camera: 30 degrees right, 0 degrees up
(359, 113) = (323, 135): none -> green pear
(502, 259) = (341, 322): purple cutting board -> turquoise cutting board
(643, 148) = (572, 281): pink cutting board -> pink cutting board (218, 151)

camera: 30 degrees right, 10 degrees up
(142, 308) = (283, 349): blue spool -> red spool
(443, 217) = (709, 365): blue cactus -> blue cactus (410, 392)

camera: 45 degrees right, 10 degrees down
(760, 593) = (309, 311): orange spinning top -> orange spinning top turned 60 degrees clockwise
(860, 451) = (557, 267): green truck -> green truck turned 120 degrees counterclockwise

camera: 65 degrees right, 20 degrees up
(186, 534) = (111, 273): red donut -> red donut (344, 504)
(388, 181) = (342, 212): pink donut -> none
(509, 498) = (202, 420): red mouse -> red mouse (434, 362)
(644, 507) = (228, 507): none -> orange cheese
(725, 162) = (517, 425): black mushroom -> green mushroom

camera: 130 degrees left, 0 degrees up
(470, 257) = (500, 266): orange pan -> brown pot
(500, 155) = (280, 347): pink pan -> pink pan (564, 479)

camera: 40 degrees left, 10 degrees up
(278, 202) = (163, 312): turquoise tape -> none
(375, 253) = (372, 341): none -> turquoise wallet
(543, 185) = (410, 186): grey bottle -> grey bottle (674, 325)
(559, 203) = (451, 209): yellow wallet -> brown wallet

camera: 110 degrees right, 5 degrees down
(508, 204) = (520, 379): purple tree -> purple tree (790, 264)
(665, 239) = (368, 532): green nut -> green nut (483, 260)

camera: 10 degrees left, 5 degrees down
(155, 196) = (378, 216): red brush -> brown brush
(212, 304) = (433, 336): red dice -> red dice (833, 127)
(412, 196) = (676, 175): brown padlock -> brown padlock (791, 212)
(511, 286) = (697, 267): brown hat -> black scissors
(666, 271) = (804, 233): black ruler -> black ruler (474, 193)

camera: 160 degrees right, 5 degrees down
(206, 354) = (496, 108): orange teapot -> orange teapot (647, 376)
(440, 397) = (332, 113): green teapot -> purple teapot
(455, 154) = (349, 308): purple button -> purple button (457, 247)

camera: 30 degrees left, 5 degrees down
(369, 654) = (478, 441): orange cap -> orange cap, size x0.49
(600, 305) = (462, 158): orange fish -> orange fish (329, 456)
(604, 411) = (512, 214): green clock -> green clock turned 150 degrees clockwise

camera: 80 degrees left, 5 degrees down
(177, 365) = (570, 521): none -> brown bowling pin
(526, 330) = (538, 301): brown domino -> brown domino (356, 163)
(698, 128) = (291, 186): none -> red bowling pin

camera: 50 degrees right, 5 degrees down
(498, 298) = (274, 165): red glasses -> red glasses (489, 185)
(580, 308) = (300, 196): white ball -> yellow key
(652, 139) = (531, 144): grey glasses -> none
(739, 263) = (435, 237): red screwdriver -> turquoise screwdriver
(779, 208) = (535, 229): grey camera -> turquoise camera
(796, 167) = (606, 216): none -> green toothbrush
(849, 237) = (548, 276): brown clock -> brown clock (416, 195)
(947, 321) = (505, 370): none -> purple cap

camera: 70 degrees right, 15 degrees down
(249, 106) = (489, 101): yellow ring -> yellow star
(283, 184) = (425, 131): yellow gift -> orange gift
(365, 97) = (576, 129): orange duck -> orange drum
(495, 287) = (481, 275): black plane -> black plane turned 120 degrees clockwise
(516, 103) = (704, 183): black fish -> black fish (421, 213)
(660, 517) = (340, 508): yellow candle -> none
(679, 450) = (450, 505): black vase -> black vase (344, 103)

Work task – Would you please filter the lines above and copy every one that includes "black"?

Exercise result –
(725, 162) = (517, 425): black mushroom -> green mushroom
(511, 286) = (697, 267): brown hat -> black scissors
(666, 271) = (804, 233): black ruler -> black ruler (474, 193)
(495, 287) = (481, 275): black plane -> black plane turned 120 degrees clockwise
(516, 103) = (704, 183): black fish -> black fish (421, 213)
(679, 450) = (450, 505): black vase -> black vase (344, 103)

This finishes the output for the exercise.